## YOUR INSTRUCTIONS
Each line of the entries below that includes "green" belongs in your answer.

Before-and-after object lists

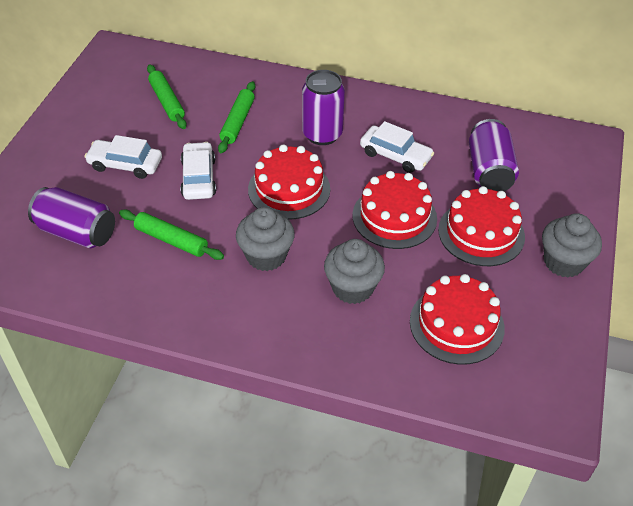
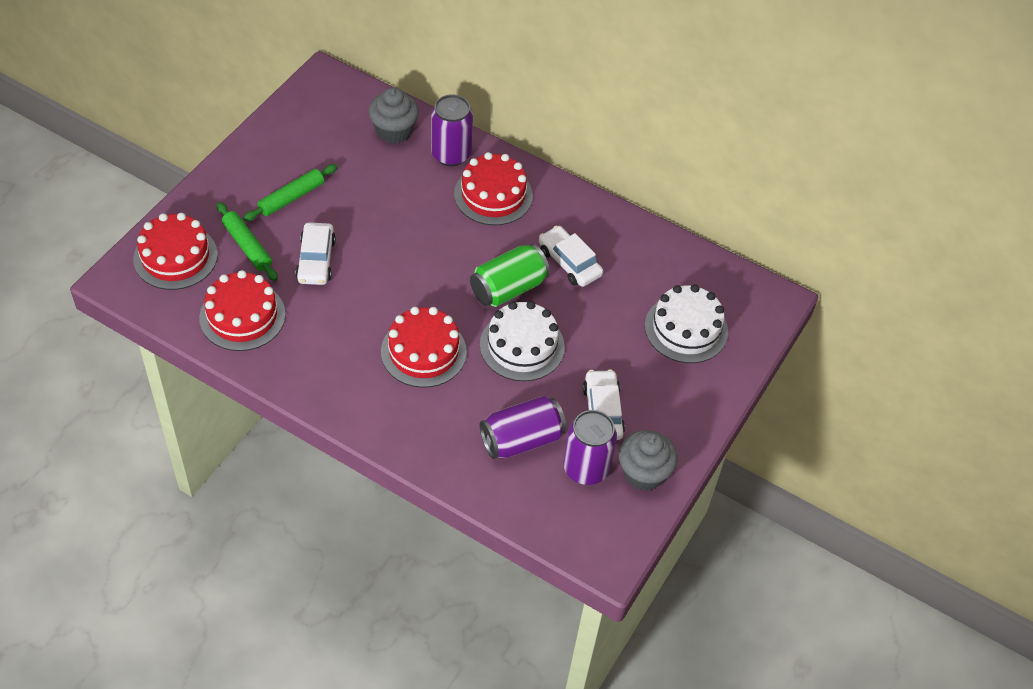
green can: 0 -> 1
green rolling pin: 3 -> 2
grey cupcake: 3 -> 2
white cake: 0 -> 2

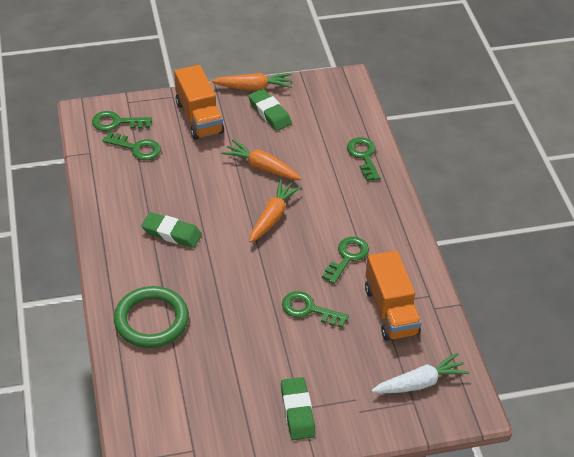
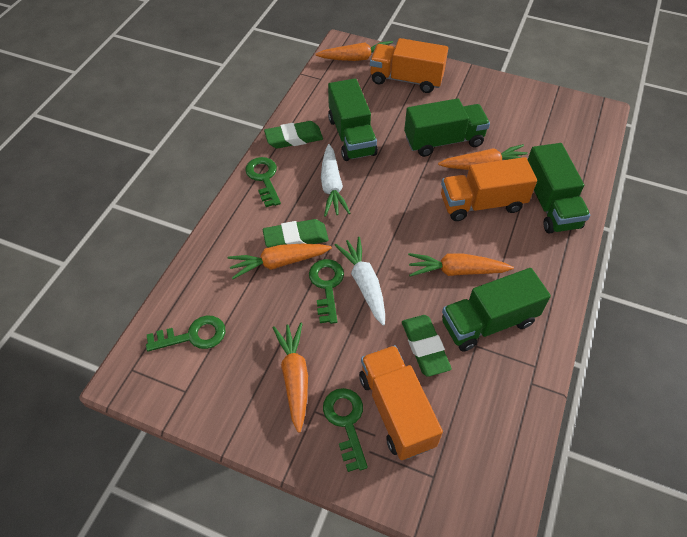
green key: 5 -> 4
green ring: 1 -> 0
green truck: 0 -> 4
orange carrot: 3 -> 5
orange truck: 2 -> 3
white carrot: 1 -> 2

## SOLUTION TO THIS EXERCISE
green can: 0 -> 1
green rolling pin: 3 -> 2
green key: 5 -> 4
green ring: 1 -> 0
green truck: 0 -> 4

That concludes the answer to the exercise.